((
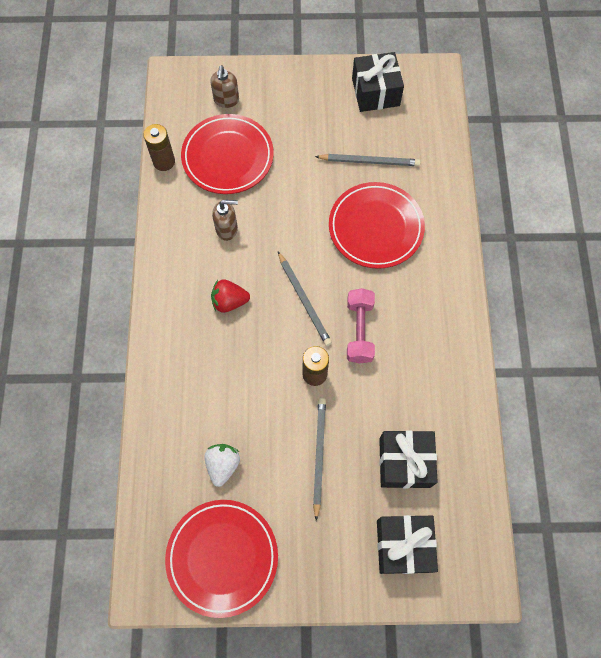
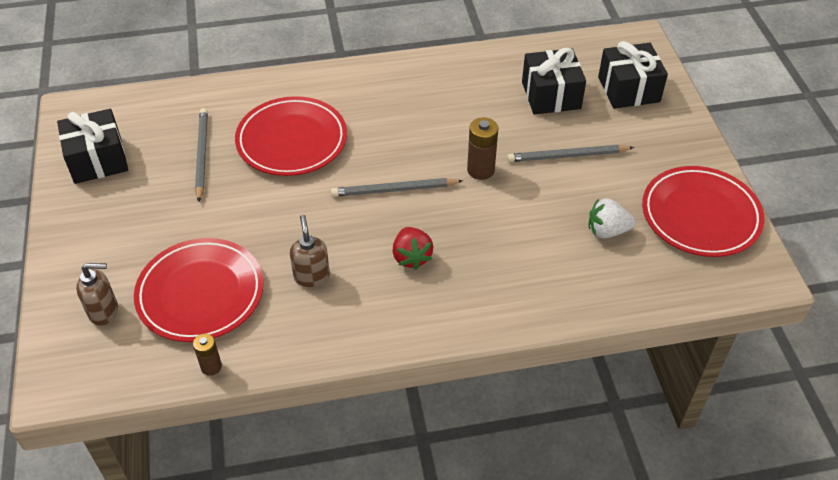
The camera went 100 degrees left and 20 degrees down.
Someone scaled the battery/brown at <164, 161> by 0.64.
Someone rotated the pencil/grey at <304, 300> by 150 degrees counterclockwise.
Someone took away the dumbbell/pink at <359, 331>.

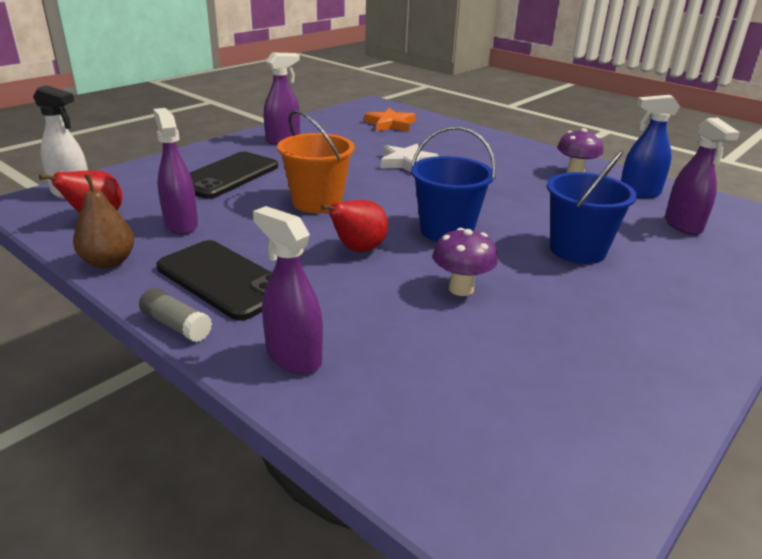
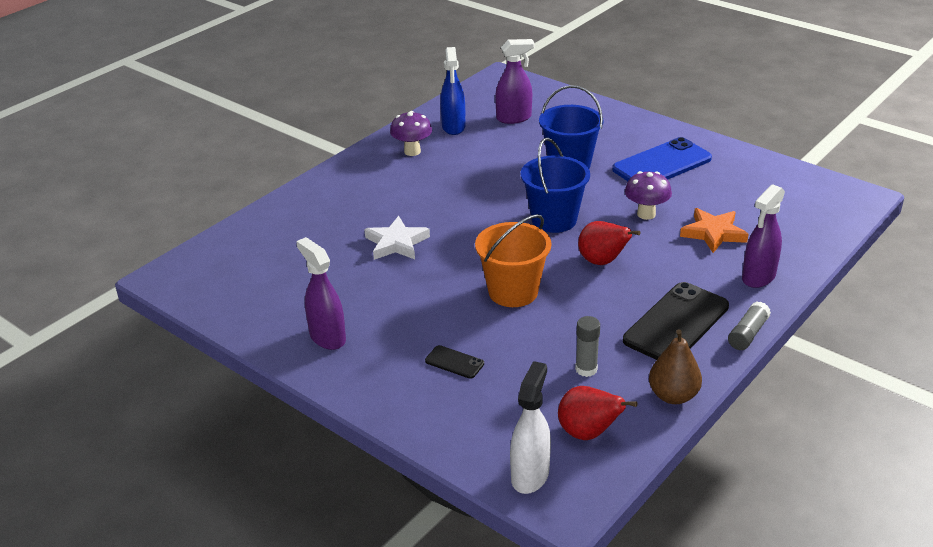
The camera went 90 degrees left and 5 degrees up.
Someone swapped the spray bottle/purple at <181, 225> for the glue stick/grey at <586, 369>.
Someone scaled the phone/black at <227, 176> by 0.45.
Someone carried the star/orange from <390, 124> to <713, 233>.
Someone put down the phone/blue at <662, 164>.

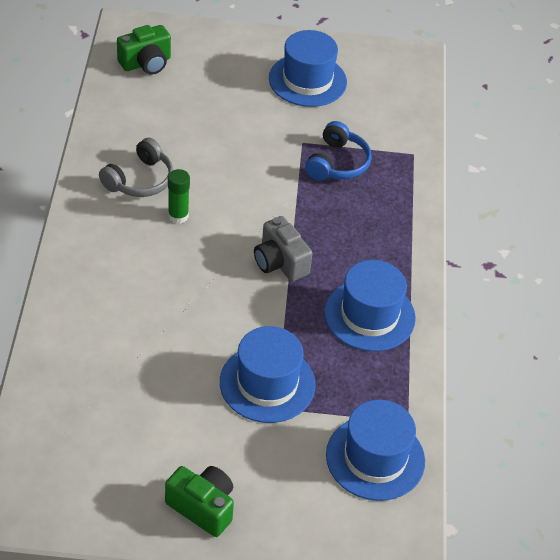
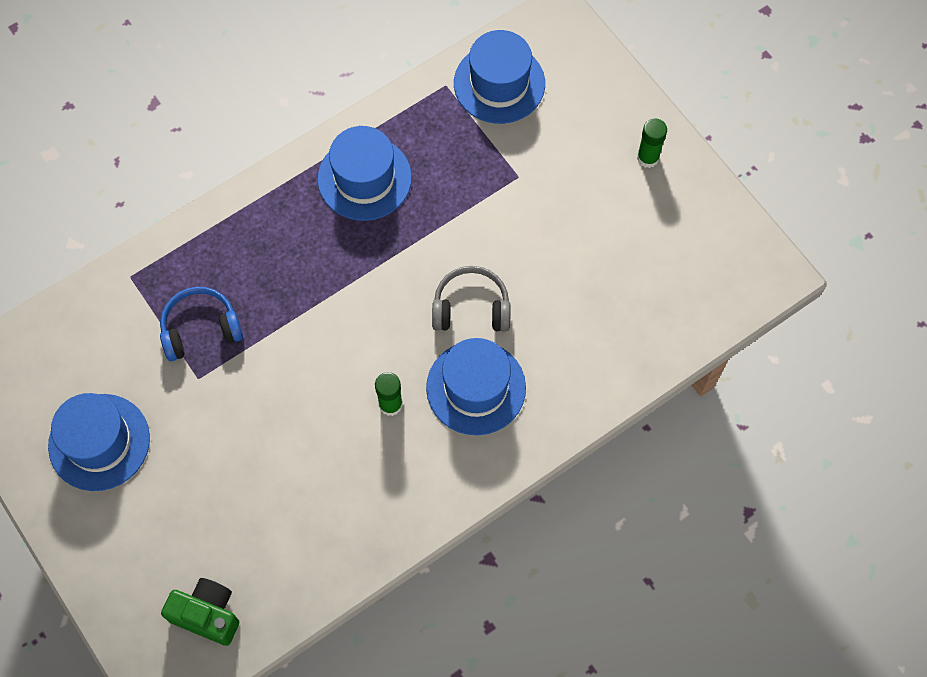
The camera went 125 degrees left and 20 degrees up.
Someone carried the headphones/grey from <140, 180> to <471, 308>.
Someone swapped the camera/green at <202, 507> for the glue stick/green at <648, 158>.
Someone carried the hat/blue from <267, 383> to <476, 388>.
Someone took away the camera/grey at <280, 262>.

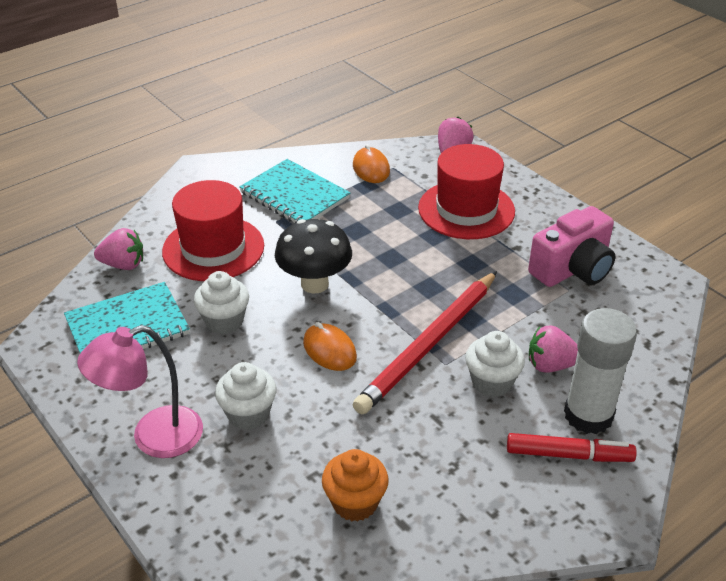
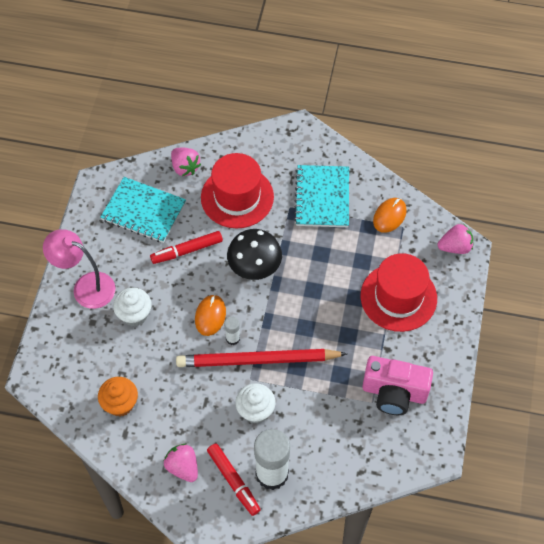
The camera went 50 degrees right and 20 degrees up.
Someone swapped the cupcake/white at <224, 321> for the marker/red at <187, 250>.
Someone carried the strawberry/pink from <550, 365> to <183, 467>.
Someone put down the glue stick/white at <232, 338>.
))
### What the task requires
Take the lines from the one containing "Someone carried the strawberry/pink" to the last line of the material above and write them out exactly.

### Reply to the task
Someone carried the strawberry/pink from <550, 365> to <183, 467>.
Someone put down the glue stick/white at <232, 338>.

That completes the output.